Problem description:
Extract every line starting at the line that contains "R9: none -> 750k (W4, W27)" and ending with the final line of the data, inclusive; give only those lines, word for word.

____ Data listing

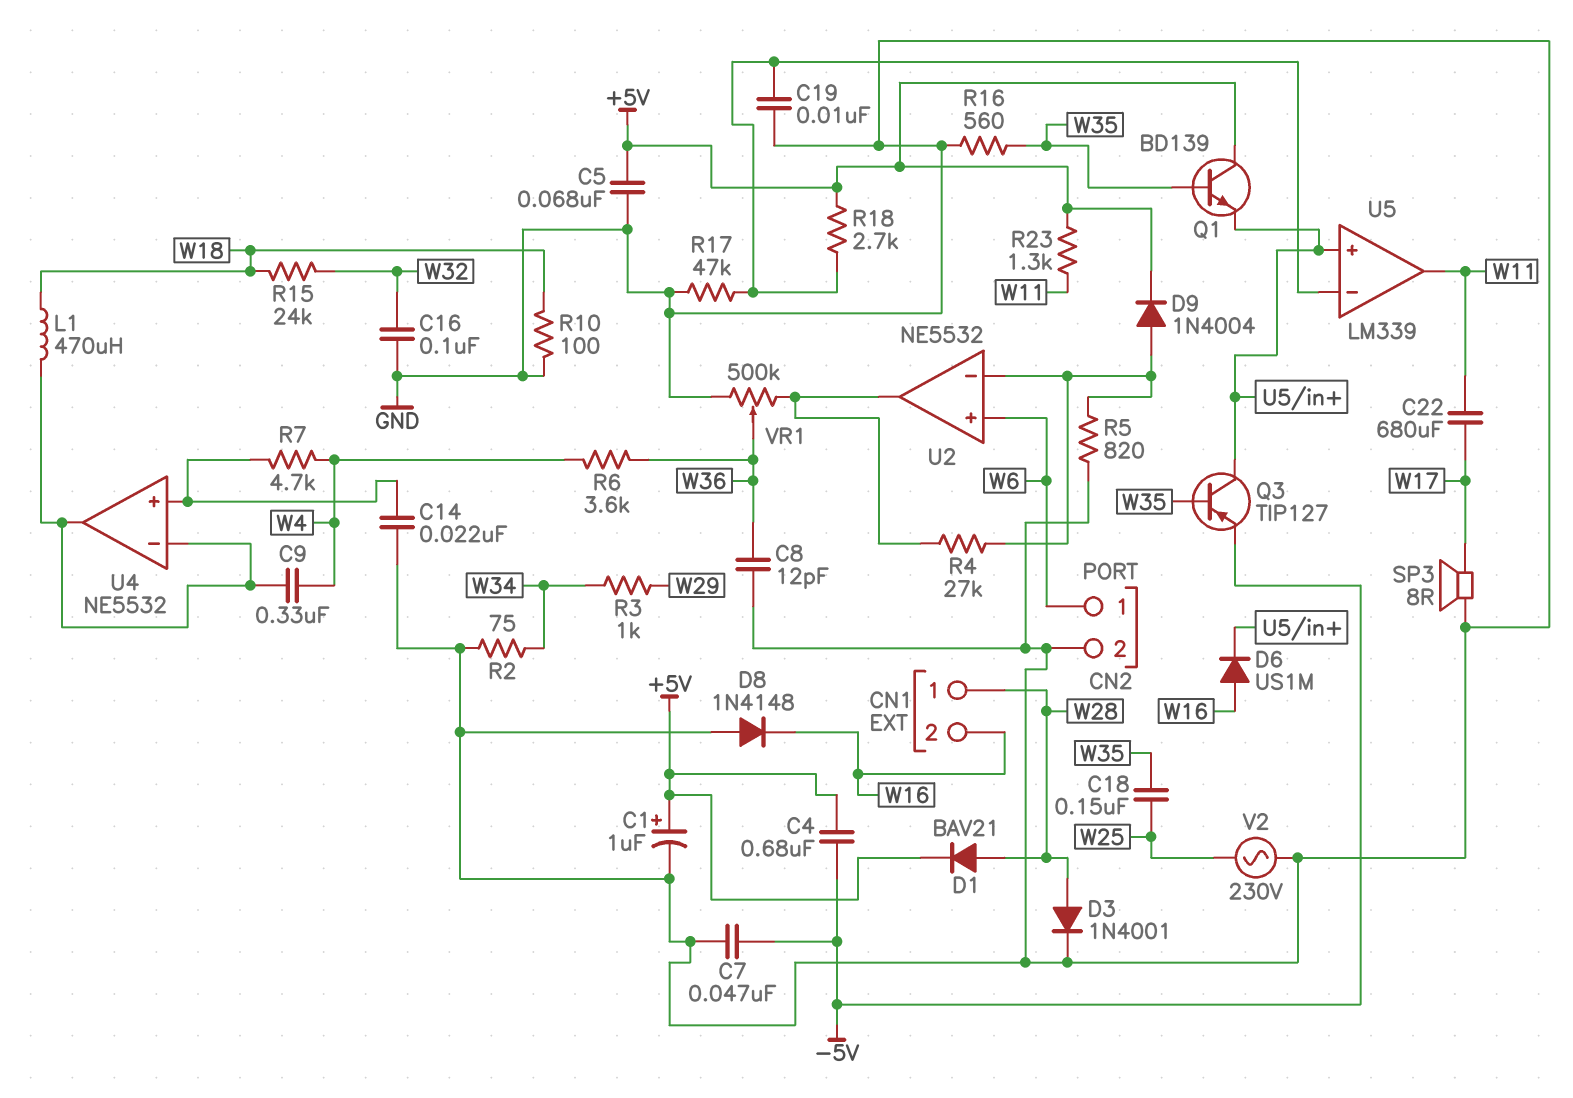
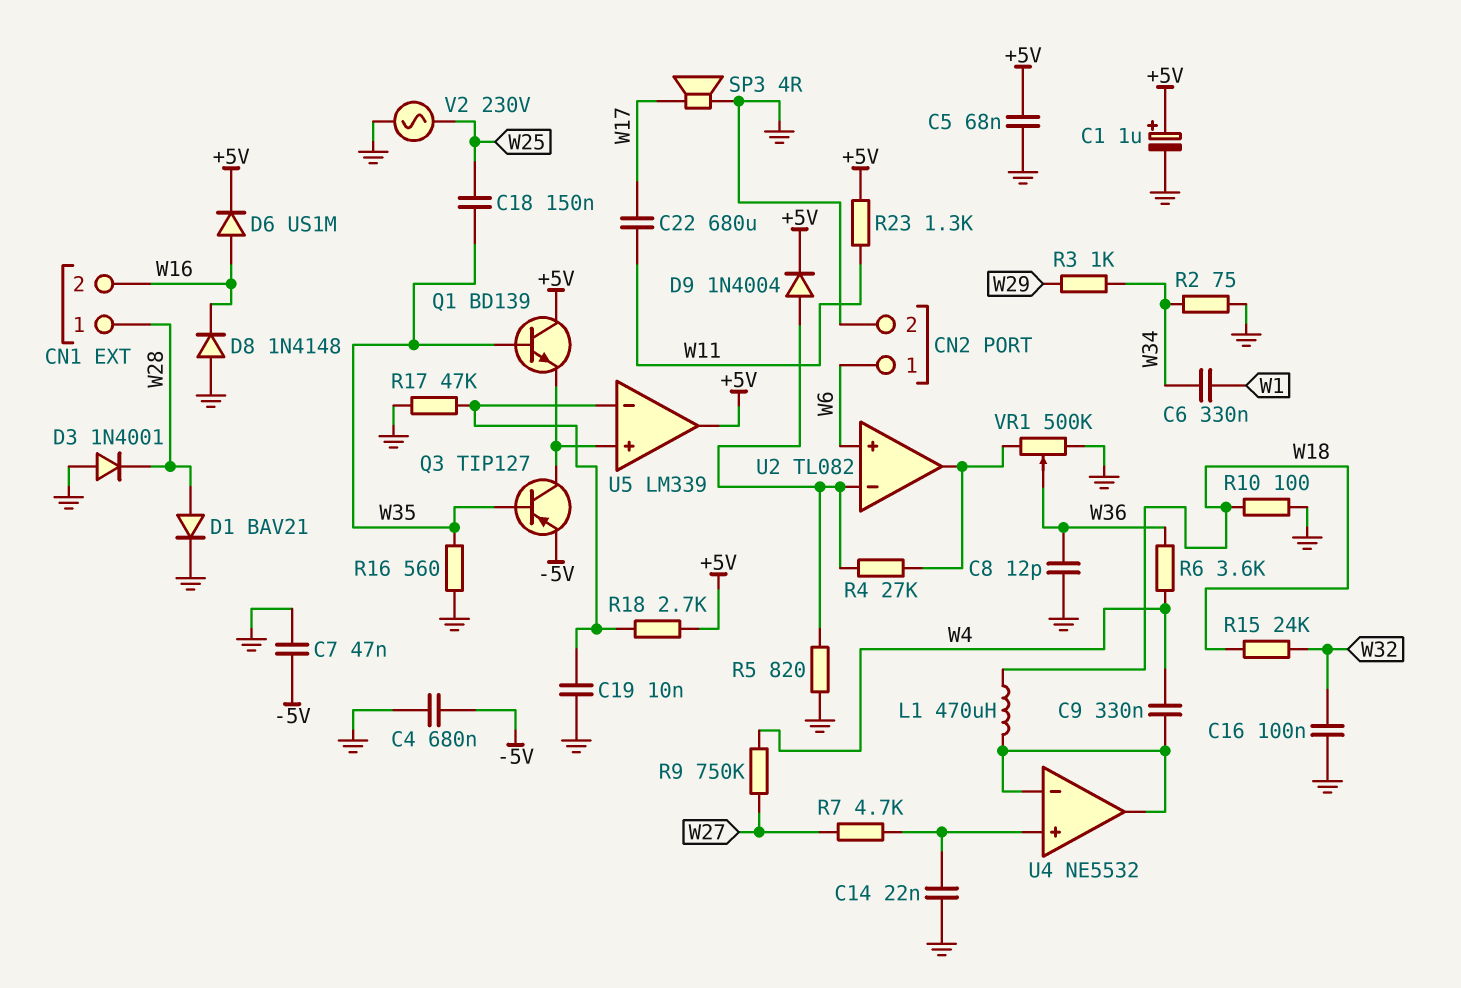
C4: 680nF (+5V, -5V) -> 680nF (-5V, GND)
C6: none -> 330nF (W1, W34)
D1: diode BAV21 (A W28, K +5V) -> diode BAV21 (A W28, K GND)
D3: diode 1N4001 (A W28, K GND) -> diode 1N4001 (A GND, K W28)
D6: diode US1M (A W16, K U5/in+) -> diode US1M (A W16, K +5V)
R7: 4.7k (U4/in+, W4) -> 4.7k (U4/in+, W27)
R9: none -> 750k (W4, W27)
SP3: speaker 8R (GND, W17) -> speaker 4R (GND, W17)
U2: NE5532 -> TL082
U5 pin out: W11 -> +5V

________

Answer to the exercise:
R9: none -> 750k (W4, W27)
SP3: speaker 8R (GND, W17) -> speaker 4R (GND, W17)
U2: NE5532 -> TL082
U5 pin out: W11 -> +5V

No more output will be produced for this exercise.